** Opening MATERIAL FOR THIS EXERCISE block **

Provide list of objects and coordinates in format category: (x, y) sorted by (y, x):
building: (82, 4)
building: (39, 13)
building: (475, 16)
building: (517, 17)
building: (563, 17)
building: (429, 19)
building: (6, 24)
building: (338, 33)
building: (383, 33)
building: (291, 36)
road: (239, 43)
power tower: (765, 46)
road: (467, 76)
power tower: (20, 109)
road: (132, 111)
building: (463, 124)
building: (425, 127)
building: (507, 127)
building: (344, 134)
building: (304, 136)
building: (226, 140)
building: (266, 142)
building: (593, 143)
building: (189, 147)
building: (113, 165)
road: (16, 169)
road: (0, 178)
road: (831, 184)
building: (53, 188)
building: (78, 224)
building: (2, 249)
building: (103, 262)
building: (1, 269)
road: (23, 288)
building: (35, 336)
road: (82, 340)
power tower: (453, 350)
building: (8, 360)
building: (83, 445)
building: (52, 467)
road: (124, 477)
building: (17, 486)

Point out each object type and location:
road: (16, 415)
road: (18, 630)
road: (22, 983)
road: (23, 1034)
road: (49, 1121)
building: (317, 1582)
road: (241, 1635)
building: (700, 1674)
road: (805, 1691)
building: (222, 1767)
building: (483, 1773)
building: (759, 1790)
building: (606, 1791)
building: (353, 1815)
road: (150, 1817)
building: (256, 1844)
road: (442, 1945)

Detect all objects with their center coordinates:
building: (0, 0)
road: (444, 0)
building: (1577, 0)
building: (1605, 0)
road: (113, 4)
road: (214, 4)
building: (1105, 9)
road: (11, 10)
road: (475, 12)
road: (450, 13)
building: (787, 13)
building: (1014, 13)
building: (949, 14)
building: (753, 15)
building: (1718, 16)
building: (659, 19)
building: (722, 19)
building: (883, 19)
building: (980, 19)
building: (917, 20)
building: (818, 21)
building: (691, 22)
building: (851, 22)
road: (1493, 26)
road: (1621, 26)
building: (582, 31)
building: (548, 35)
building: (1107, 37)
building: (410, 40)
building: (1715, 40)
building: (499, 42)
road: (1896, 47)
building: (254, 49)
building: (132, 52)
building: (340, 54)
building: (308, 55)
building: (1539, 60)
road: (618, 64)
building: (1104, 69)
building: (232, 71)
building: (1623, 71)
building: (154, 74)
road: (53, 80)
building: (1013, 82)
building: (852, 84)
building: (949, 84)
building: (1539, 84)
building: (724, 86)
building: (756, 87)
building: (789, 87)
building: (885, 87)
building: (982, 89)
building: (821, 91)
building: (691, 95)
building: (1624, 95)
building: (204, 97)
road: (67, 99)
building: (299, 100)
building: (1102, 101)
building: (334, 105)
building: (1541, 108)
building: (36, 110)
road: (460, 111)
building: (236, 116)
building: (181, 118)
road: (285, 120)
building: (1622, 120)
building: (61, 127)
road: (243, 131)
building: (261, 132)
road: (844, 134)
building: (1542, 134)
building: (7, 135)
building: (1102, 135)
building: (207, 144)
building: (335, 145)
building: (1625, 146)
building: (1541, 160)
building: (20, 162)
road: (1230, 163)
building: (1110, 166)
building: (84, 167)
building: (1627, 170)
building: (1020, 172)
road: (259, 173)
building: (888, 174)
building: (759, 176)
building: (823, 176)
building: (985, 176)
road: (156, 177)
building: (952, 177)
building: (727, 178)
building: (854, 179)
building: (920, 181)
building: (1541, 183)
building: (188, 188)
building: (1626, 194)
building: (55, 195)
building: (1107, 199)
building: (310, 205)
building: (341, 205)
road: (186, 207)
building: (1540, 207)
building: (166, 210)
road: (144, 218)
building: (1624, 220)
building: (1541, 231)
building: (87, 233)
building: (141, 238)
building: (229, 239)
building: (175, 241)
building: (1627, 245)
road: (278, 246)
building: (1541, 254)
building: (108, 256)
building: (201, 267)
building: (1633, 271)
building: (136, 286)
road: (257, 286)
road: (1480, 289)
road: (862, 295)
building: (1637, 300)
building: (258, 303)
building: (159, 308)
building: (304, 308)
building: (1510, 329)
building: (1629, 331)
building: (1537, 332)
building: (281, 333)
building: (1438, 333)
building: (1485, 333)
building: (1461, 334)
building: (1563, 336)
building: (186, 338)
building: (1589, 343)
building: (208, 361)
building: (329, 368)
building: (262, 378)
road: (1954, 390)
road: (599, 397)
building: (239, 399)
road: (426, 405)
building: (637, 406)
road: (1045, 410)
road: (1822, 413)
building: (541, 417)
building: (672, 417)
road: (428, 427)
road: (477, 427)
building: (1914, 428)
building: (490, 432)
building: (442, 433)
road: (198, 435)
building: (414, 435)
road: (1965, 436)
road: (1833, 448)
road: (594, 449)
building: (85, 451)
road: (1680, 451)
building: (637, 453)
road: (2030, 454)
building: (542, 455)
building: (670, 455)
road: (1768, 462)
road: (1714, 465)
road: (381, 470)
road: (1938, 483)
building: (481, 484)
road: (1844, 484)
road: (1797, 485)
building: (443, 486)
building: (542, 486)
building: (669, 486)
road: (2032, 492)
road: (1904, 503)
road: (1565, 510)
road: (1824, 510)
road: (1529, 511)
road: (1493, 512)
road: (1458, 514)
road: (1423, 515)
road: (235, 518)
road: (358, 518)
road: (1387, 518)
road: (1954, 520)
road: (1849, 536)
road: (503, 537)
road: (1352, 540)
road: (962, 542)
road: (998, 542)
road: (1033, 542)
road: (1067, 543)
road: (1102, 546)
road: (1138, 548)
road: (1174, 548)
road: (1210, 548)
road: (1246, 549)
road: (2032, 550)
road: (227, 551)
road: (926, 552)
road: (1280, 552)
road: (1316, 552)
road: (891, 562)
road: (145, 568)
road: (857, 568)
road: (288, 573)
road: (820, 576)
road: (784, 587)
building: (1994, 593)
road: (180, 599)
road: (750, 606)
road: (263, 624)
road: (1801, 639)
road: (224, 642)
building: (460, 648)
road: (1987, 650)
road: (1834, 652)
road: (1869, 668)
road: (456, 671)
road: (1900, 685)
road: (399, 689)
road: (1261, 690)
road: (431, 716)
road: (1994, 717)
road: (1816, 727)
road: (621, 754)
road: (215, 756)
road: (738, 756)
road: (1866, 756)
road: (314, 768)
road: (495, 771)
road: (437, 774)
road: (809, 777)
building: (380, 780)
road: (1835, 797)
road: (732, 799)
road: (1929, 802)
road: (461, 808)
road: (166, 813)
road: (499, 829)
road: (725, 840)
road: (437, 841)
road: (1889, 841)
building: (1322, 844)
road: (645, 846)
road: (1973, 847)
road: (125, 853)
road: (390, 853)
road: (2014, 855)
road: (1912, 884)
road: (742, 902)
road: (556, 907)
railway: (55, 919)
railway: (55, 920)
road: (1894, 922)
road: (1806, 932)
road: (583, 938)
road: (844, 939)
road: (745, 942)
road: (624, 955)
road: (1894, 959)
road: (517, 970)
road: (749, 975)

** Closing MATERIAL FOR THIS EXERCISE block **

§ WHAT TO WORK ON: Nothing in the entries may be left out; each line is to be output exactly.

§ THE ANSWER:
Provide list of objects and coordinates in format category: (x, y) sorted by (y, x):
building: (82, 4)
building: (39, 13)
building: (475, 16)
building: (517, 17)
building: (563, 17)
building: (429, 19)
building: (6, 24)
building: (338, 33)
building: (383, 33)
building: (291, 36)
road: (239, 43)
power tower: (765, 46)
road: (467, 76)
power tower: (20, 109)
road: (132, 111)
building: (463, 124)
building: (425, 127)
building: (507, 127)
building: (344, 134)
building: (304, 136)
building: (226, 140)
building: (266, 142)
building: (593, 143)
building: (189, 147)
building: (113, 165)
road: (16, 169)
road: (0, 178)
road: (831, 184)
building: (53, 188)
building: (78, 224)
building: (2, 249)
building: (103, 262)
building: (1, 269)
road: (23, 288)
building: (35, 336)
road: (82, 340)
power tower: (453, 350)
building: (8, 360)
building: (83, 445)
building: (52, 467)
road: (124, 477)
building: (17, 486)

Point out each object type and location:
road: (16, 415)
road: (18, 630)
road: (22, 983)
road: (23, 1034)
road: (49, 1121)
building: (317, 1582)
road: (241, 1635)
building: (700, 1674)
road: (805, 1691)
building: (222, 1767)
building: (483, 1773)
building: (759, 1790)
building: (606, 1791)
building: (353, 1815)
road: (150, 1817)
building: (256, 1844)
road: (442, 1945)

Detect all objects with their center coordinates:
building: (0, 0)
road: (444, 0)
building: (1577, 0)
building: (1605, 0)
road: (113, 4)
road: (214, 4)
building: (1105, 9)
road: (11, 10)
road: (475, 12)
road: (450, 13)
building: (787, 13)
building: (1014, 13)
building: (949, 14)
building: (753, 15)
building: (1718, 16)
building: (659, 19)
building: (722, 19)
building: (883, 19)
building: (980, 19)
building: (917, 20)
building: (818, 21)
building: (691, 22)
building: (851, 22)
road: (1493, 26)
road: (1621, 26)
building: (582, 31)
building: (548, 35)
building: (1107, 37)
building: (410, 40)
building: (1715, 40)
building: (499, 42)
road: (1896, 47)
building: (254, 49)
building: (132, 52)
building: (340, 54)
building: (308, 55)
building: (1539, 60)
road: (618, 64)
building: (1104, 69)
building: (232, 71)
building: (1623, 71)
building: (154, 74)
road: (53, 80)
building: (1013, 82)
building: (852, 84)
building: (949, 84)
building: (1539, 84)
building: (724, 86)
building: (756, 87)
building: (789, 87)
building: (885, 87)
building: (982, 89)
building: (821, 91)
building: (691, 95)
building: (1624, 95)
building: (204, 97)
road: (67, 99)
building: (299, 100)
building: (1102, 101)
building: (334, 105)
building: (1541, 108)
building: (36, 110)
road: (460, 111)
building: (236, 116)
building: (181, 118)
road: (285, 120)
building: (1622, 120)
building: (61, 127)
road: (243, 131)
building: (261, 132)
road: (844, 134)
building: (1542, 134)
building: (7, 135)
building: (1102, 135)
building: (207, 144)
building: (335, 145)
building: (1625, 146)
building: (1541, 160)
building: (20, 162)
road: (1230, 163)
building: (1110, 166)
building: (84, 167)
building: (1627, 170)
building: (1020, 172)
road: (259, 173)
building: (888, 174)
building: (759, 176)
building: (823, 176)
building: (985, 176)
road: (156, 177)
building: (952, 177)
building: (727, 178)
building: (854, 179)
building: (920, 181)
building: (1541, 183)
building: (188, 188)
building: (1626, 194)
building: (55, 195)
building: (1107, 199)
building: (310, 205)
building: (341, 205)
road: (186, 207)
building: (1540, 207)
building: (166, 210)
road: (144, 218)
building: (1624, 220)
building: (1541, 231)
building: (87, 233)
building: (141, 238)
building: (229, 239)
building: (175, 241)
building: (1627, 245)
road: (278, 246)
building: (1541, 254)
building: (108, 256)
building: (201, 267)
building: (1633, 271)
building: (136, 286)
road: (257, 286)
road: (1480, 289)
road: (862, 295)
building: (1637, 300)
building: (258, 303)
building: (159, 308)
building: (304, 308)
building: (1510, 329)
building: (1629, 331)
building: (1537, 332)
building: (281, 333)
building: (1438, 333)
building: (1485, 333)
building: (1461, 334)
building: (1563, 336)
building: (186, 338)
building: (1589, 343)
building: (208, 361)
building: (329, 368)
building: (262, 378)
road: (1954, 390)
road: (599, 397)
building: (239, 399)
road: (426, 405)
building: (637, 406)
road: (1045, 410)
road: (1822, 413)
building: (541, 417)
building: (672, 417)
road: (428, 427)
road: (477, 427)
building: (1914, 428)
building: (490, 432)
building: (442, 433)
road: (198, 435)
building: (414, 435)
road: (1965, 436)
road: (1833, 448)
road: (594, 449)
building: (85, 451)
road: (1680, 451)
building: (637, 453)
road: (2030, 454)
building: (542, 455)
building: (670, 455)
road: (1768, 462)
road: (1714, 465)
road: (381, 470)
road: (1938, 483)
building: (481, 484)
road: (1844, 484)
road: (1797, 485)
building: (443, 486)
building: (542, 486)
building: (669, 486)
road: (2032, 492)
road: (1904, 503)
road: (1565, 510)
road: (1824, 510)
road: (1529, 511)
road: (1493, 512)
road: (1458, 514)
road: (1423, 515)
road: (235, 518)
road: (358, 518)
road: (1387, 518)
road: (1954, 520)
road: (1849, 536)
road: (503, 537)
road: (1352, 540)
road: (962, 542)
road: (998, 542)
road: (1033, 542)
road: (1067, 543)
road: (1102, 546)
road: (1138, 548)
road: (1174, 548)
road: (1210, 548)
road: (1246, 549)
road: (2032, 550)
road: (227, 551)
road: (926, 552)
road: (1280, 552)
road: (1316, 552)
road: (891, 562)
road: (145, 568)
road: (857, 568)
road: (288, 573)
road: (820, 576)
road: (784, 587)
building: (1994, 593)
road: (180, 599)
road: (750, 606)
road: (263, 624)
road: (1801, 639)
road: (224, 642)
building: (460, 648)
road: (1987, 650)
road: (1834, 652)
road: (1869, 668)
road: (456, 671)
road: (1900, 685)
road: (399, 689)
road: (1261, 690)
road: (431, 716)
road: (1994, 717)
road: (1816, 727)
road: (621, 754)
road: (215, 756)
road: (738, 756)
road: (1866, 756)
road: (314, 768)
road: (495, 771)
road: (437, 774)
road: (809, 777)
building: (380, 780)
road: (1835, 797)
road: (732, 799)
road: (1929, 802)
road: (461, 808)
road: (166, 813)
road: (499, 829)
road: (725, 840)
road: (437, 841)
road: (1889, 841)
building: (1322, 844)
road: (645, 846)
road: (1973, 847)
road: (125, 853)
road: (390, 853)
road: (2014, 855)
road: (1912, 884)
road: (742, 902)
road: (556, 907)
railway: (55, 919)
railway: (55, 920)
road: (1894, 922)
road: (1806, 932)
road: (583, 938)
road: (844, 939)
road: (745, 942)
road: (624, 955)
road: (1894, 959)
road: (517, 970)
road: (749, 975)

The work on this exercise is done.